### What you are asked to do
Rewrite the data below, replacing "spectacles" with "glasses" and leaving everything else unchanged. Omit the pictures from your answer.

(Spatial questions linked to pictures)
=-=-=-=-=
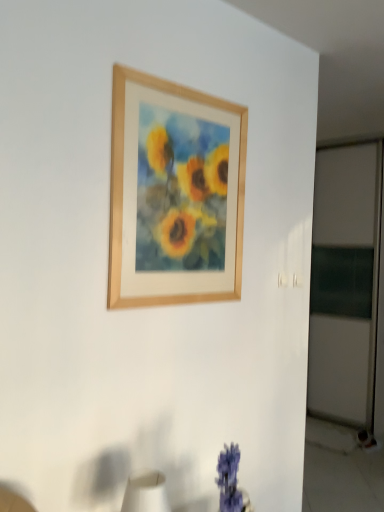
Identify the location of wooden picture frame at upper center. The image size is (384, 512). [174, 194].

What is the approximate width of wooden picture frame at upper center?

The width of wooden picture frame at upper center is 1.27 inches.

The width and height of the screenshot is (384, 512). What do you see at coordinates (174, 194) in the screenshot?
I see `wooden picture frame at upper center` at bounding box center [174, 194].

At what (x,y) coordinates should I click in order to perform the action: click on wooden picture frame at upper center. Please return your answer as a coordinate pair (x, y). Looking at the image, I should click on (174, 194).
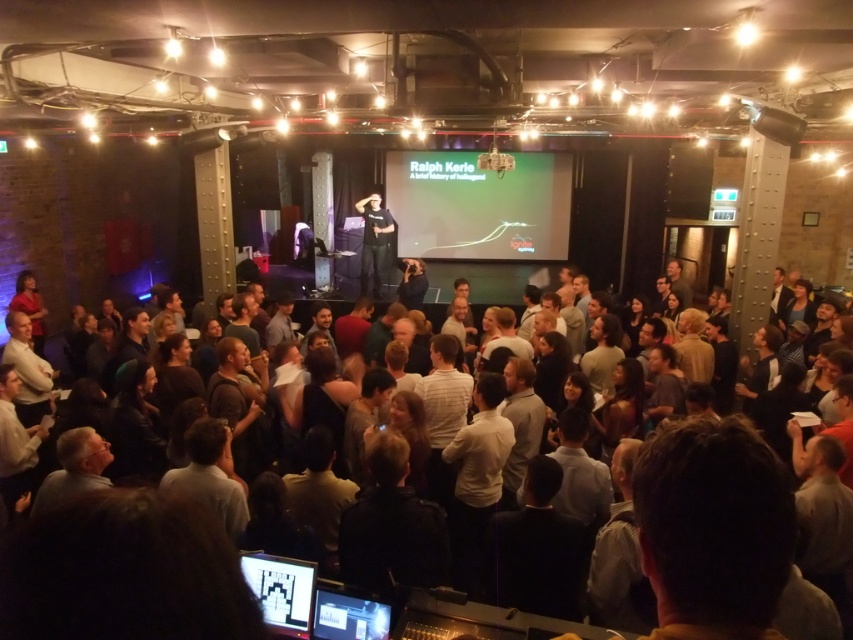
Question: Which object is the closest to the gray fabric jacket at lower left?

Choices:
 (A) matte black screen at lower center
 (B) light brown leather jacket at lower center
 (C) dark brown leather jacket at center
 (D) matte black monitor at lower center

Answer: (B)

Question: Can you confirm if gray fabric jacket at lower left is positioned above matte red shirt at lower left?

Choices:
 (A) yes
 (B) no

Answer: (B)

Question: Which point is closer to the camera taking this photo?

Choices:
 (A) (689, 458)
 (B) (189, 476)
 (C) (347, 580)

Answer: (A)

Question: Is dark brown leather jacket at center further to camera compared to dark brown hair at center?

Choices:
 (A) no
 (B) yes

Answer: (A)

Question: Which of the following is the farthest from the observer?

Choices:
 (A) (361, 522)
 (B) (309, 576)

Answer: (A)

Question: Is dark brown hair at center positioned before light brown leather jacket at lower center?

Choices:
 (A) yes
 (B) no

Answer: (A)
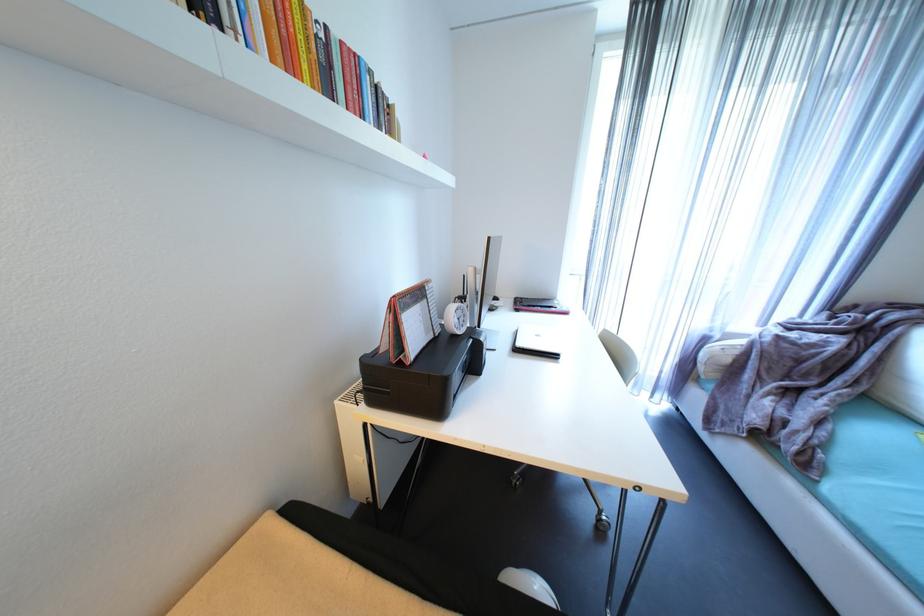
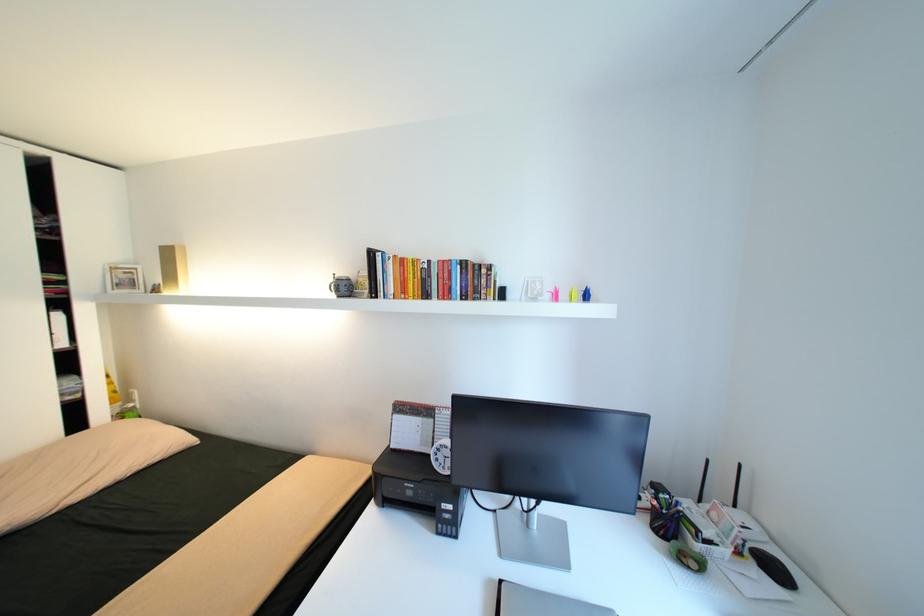
In the second image, find the point that corresponds to point 347,42 in the first image.

(445, 262)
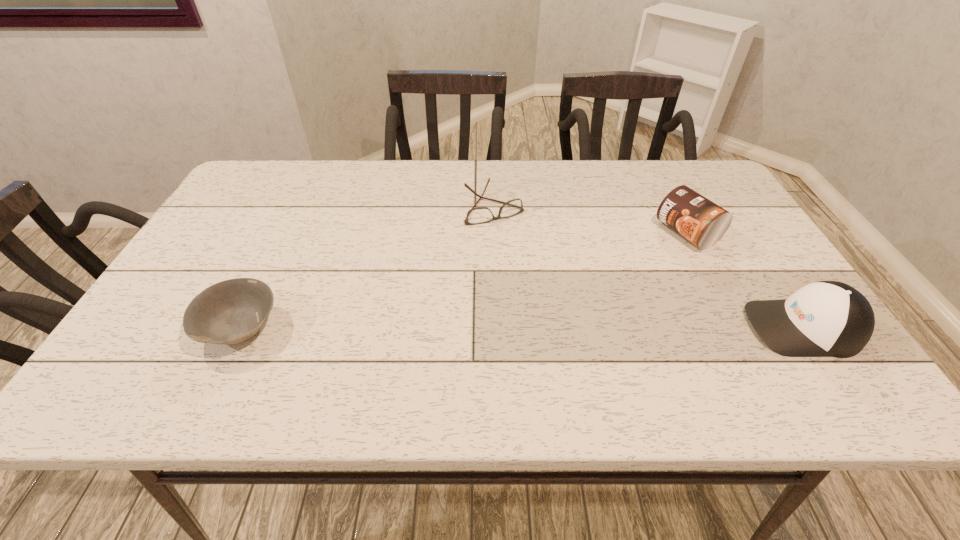
Locate an element on the screen. The image size is (960, 540). vacant area between the cap and the third object from right to left is located at coordinates (648, 267).

This screenshot has width=960, height=540. What are the coordinates of `empty space between the leftmost object and the cap` in the screenshot? It's located at (521, 327).

Where is `free space between the shortest object and the can`? free space between the shortest object and the can is located at coordinates (590, 220).

Locate an element on the screen. The height and width of the screenshot is (540, 960). vacant point located between the can and the shortest object is located at coordinates (590, 220).

Find the location of a particular element. The height and width of the screenshot is (540, 960). vacant area between the second object from left to right and the cap is located at coordinates (648, 267).

Where is `empty space between the cap and the spectacles`? The width and height of the screenshot is (960, 540). empty space between the cap and the spectacles is located at coordinates (648, 267).

This screenshot has height=540, width=960. I want to click on free space between the third tallest object and the cap, so click(521, 327).

Locate an element on the screen. The width and height of the screenshot is (960, 540). empty space between the shortest object and the third tallest object is located at coordinates (367, 267).

Find the location of `free space between the spectacles and the cap`. free space between the spectacles and the cap is located at coordinates (648, 267).

Where is `empty space that is in between the bowl and the can`? The image size is (960, 540). empty space that is in between the bowl and the can is located at coordinates (464, 280).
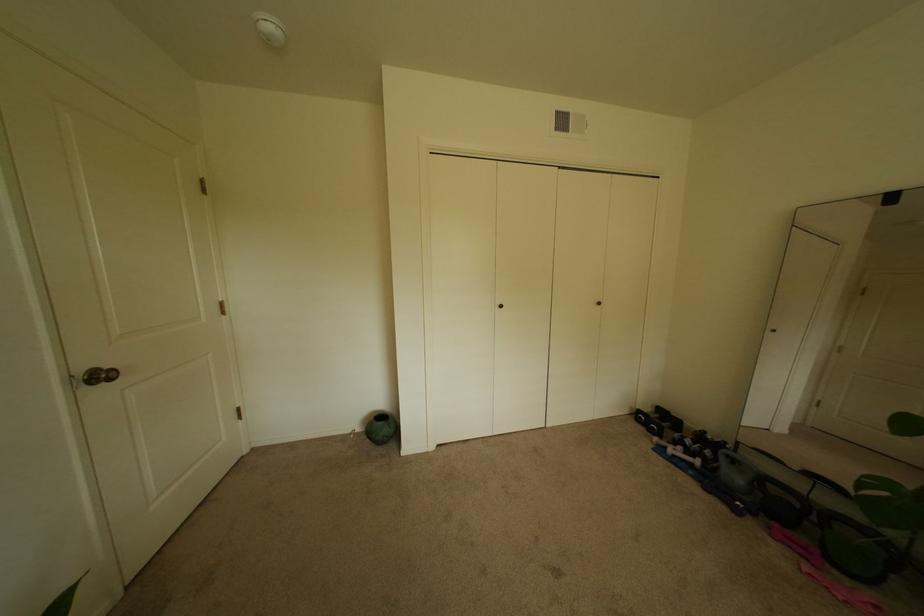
=-=-=-=-=
### Reply
Identify the location of wooden picture frame at upper center. The image size is (384, 512). [174, 194].

What is the approximate width of wooden picture frame at upper center?

The width of wooden picture frame at upper center is 1.27 inches.

The width and height of the screenshot is (384, 512). What do you see at coordinates (174, 194) in the screenshot?
I see `wooden picture frame at upper center` at bounding box center [174, 194].

At what (x,y) coordinates should I click in order to perform the action: click on wooden picture frame at upper center. Please return your answer as a coordinate pair (x, y). Looking at the image, I should click on (174, 194).
Question: Which object is the closest to the gray fabric jacket at lower left?

Choices:
 (A) matte black screen at lower center
 (B) light brown leather jacket at lower center
 (C) dark brown leather jacket at center
 (D) matte black monitor at lower center

Answer: (B)

Question: Can you confirm if gray fabric jacket at lower left is positioned above matte red shirt at lower left?

Choices:
 (A) yes
 (B) no

Answer: (B)

Question: Which point is closer to the camera taking this photo?

Choices:
 (A) (689, 458)
 (B) (189, 476)
 (C) (347, 580)

Answer: (A)

Question: Is dark brown leather jacket at center further to camera compared to dark brown hair at center?

Choices:
 (A) no
 (B) yes

Answer: (A)

Question: Which of the following is the farthest from the observer?

Choices:
 (A) (361, 522)
 (B) (309, 576)

Answer: (A)

Question: Is dark brown hair at center positioned before light brown leather jacket at lower center?

Choices:
 (A) yes
 (B) no

Answer: (A)
In the second image, find the point that corresponds to point 347,42 in the first image.

(445, 262)
Locate an element on the screen. The image size is (960, 540). vacant area between the cap and the third object from right to left is located at coordinates (648, 267).

This screenshot has width=960, height=540. What are the coordinates of `empty space between the leftmost object and the cap` in the screenshot? It's located at (521, 327).

Where is `free space between the shortest object and the can`? free space between the shortest object and the can is located at coordinates (590, 220).

Locate an element on the screen. The height and width of the screenshot is (540, 960). vacant point located between the can and the shortest object is located at coordinates (590, 220).

Find the location of a particular element. The height and width of the screenshot is (540, 960). vacant area between the second object from left to right and the cap is located at coordinates (648, 267).

Where is `empty space between the cap and the glasses`? The width and height of the screenshot is (960, 540). empty space between the cap and the glasses is located at coordinates (648, 267).

This screenshot has height=540, width=960. I want to click on free space between the third tallest object and the cap, so click(521, 327).

Locate an element on the screen. The width and height of the screenshot is (960, 540). empty space between the shortest object and the third tallest object is located at coordinates (367, 267).

Find the location of `free space between the glasses and the cap`. free space between the glasses and the cap is located at coordinates (648, 267).

Where is `empty space that is in between the bowl and the can`? The image size is (960, 540). empty space that is in between the bowl and the can is located at coordinates (464, 280).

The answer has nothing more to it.